***** Dataset entries *****

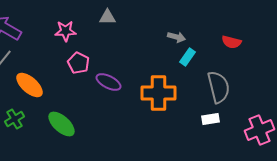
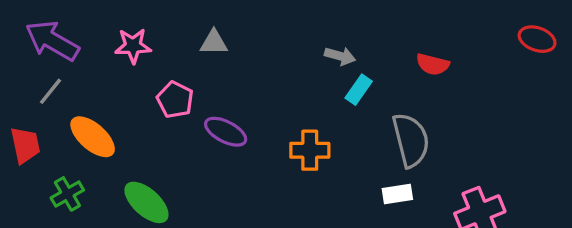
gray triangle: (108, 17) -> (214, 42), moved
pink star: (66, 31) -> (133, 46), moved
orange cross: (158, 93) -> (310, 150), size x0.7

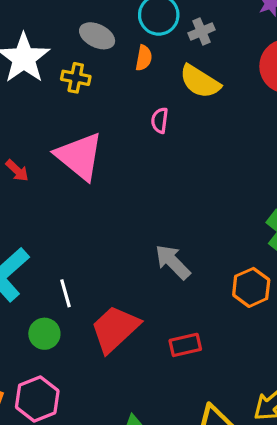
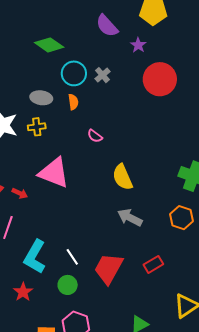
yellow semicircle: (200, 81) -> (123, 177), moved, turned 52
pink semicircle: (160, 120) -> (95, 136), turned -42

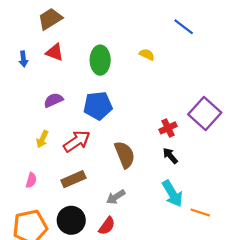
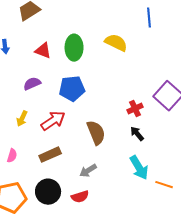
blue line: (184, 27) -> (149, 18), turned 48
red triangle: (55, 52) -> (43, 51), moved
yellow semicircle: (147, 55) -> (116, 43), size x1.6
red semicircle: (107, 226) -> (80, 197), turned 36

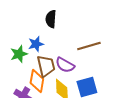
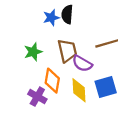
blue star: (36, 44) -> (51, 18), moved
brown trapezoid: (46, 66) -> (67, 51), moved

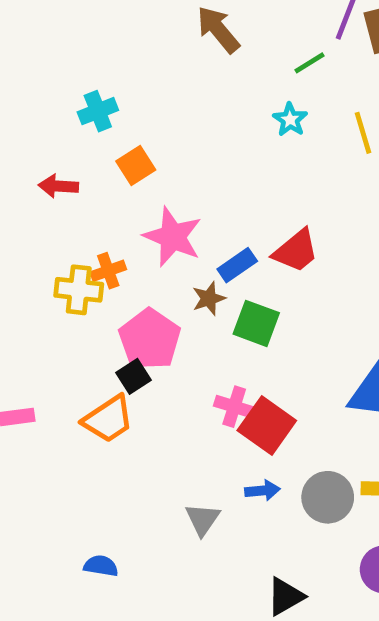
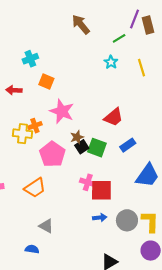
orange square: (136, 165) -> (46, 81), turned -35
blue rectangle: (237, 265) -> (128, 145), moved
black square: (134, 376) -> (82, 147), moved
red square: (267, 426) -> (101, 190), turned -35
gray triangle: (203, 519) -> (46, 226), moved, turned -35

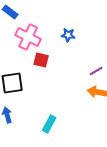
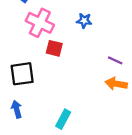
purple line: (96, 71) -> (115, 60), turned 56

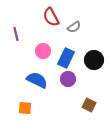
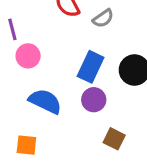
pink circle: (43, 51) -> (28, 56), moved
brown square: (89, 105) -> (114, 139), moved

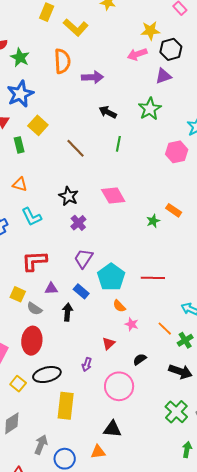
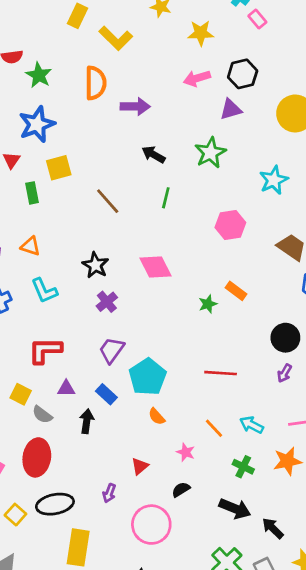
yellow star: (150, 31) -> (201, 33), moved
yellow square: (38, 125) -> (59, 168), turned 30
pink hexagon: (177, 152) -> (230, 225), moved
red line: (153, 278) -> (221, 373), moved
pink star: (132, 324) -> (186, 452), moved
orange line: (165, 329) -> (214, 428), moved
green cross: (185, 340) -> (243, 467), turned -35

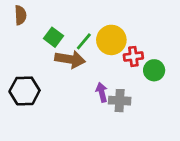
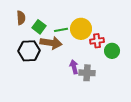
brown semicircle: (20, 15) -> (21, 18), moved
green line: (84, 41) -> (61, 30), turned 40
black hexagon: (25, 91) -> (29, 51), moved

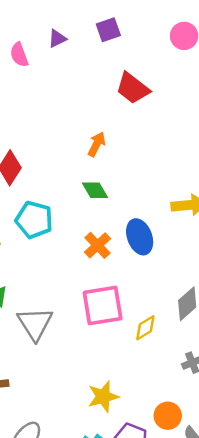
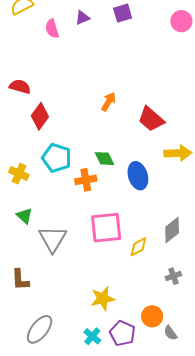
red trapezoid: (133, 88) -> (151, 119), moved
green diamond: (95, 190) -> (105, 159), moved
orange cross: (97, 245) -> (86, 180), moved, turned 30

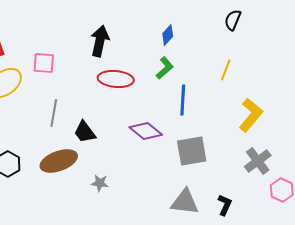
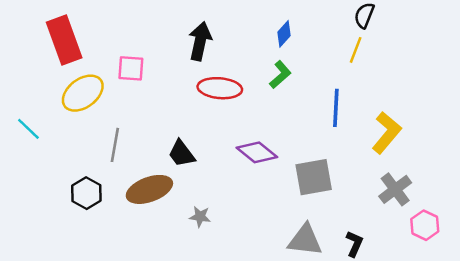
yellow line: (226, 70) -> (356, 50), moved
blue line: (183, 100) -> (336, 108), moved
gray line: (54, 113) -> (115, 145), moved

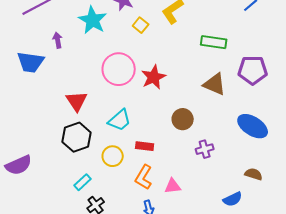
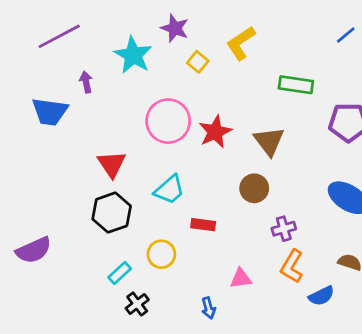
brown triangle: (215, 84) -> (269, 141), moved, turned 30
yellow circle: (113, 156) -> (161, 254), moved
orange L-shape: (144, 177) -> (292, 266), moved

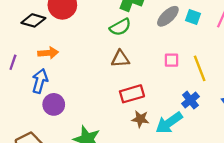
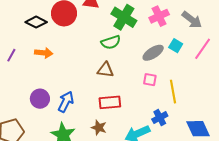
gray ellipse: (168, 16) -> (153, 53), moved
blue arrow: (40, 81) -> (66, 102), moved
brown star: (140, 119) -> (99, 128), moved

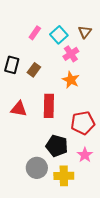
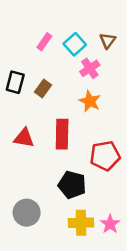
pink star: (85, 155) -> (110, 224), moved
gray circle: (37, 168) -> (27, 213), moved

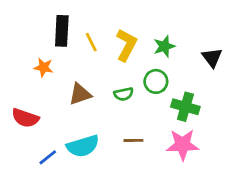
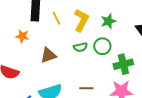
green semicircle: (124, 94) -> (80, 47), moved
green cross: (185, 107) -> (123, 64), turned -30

*****

§ Work required
Print every record above exactly, with no pictures.

§ Result of this exercise
gray triangle: (108, 17) -> (214, 42), moved
pink star: (66, 31) -> (133, 46), moved
orange cross: (158, 93) -> (310, 150), size x0.7

yellow semicircle: (200, 81) -> (123, 177), moved, turned 52
pink semicircle: (160, 120) -> (95, 136), turned -42

blue line: (184, 27) -> (149, 18), turned 48
red triangle: (55, 52) -> (43, 51), moved
yellow semicircle: (147, 55) -> (116, 43), size x1.6
red semicircle: (107, 226) -> (80, 197), turned 36

blue star: (36, 44) -> (51, 18), moved
brown trapezoid: (46, 66) -> (67, 51), moved

orange square: (136, 165) -> (46, 81), turned -35
blue rectangle: (237, 265) -> (128, 145), moved
black square: (134, 376) -> (82, 147), moved
red square: (267, 426) -> (101, 190), turned -35
gray triangle: (203, 519) -> (46, 226), moved, turned -35

purple line: (96, 71) -> (115, 60), turned 56

pink circle: (43, 51) -> (28, 56), moved
brown square: (89, 105) -> (114, 139), moved

yellow star: (150, 31) -> (201, 33), moved
yellow square: (38, 125) -> (59, 168), turned 30
pink hexagon: (177, 152) -> (230, 225), moved
red line: (153, 278) -> (221, 373), moved
pink star: (132, 324) -> (186, 452), moved
orange line: (165, 329) -> (214, 428), moved
green cross: (185, 340) -> (243, 467), turned -35

brown semicircle: (20, 15) -> (21, 18), moved
green line: (84, 41) -> (61, 30), turned 40
black hexagon: (25, 91) -> (29, 51), moved

red trapezoid: (133, 88) -> (151, 119), moved
green diamond: (95, 190) -> (105, 159), moved
orange cross: (97, 245) -> (86, 180), moved, turned 30

yellow line: (226, 70) -> (356, 50), moved
blue line: (183, 100) -> (336, 108), moved
gray line: (54, 113) -> (115, 145), moved

brown triangle: (215, 84) -> (269, 141), moved, turned 30
yellow circle: (113, 156) -> (161, 254), moved
orange L-shape: (144, 177) -> (292, 266), moved

gray ellipse: (168, 16) -> (153, 53), moved
blue arrow: (40, 81) -> (66, 102), moved
brown star: (140, 119) -> (99, 128), moved

pink star: (85, 155) -> (110, 224), moved
gray circle: (37, 168) -> (27, 213), moved

green semicircle: (124, 94) -> (80, 47), moved
green cross: (185, 107) -> (123, 64), turned -30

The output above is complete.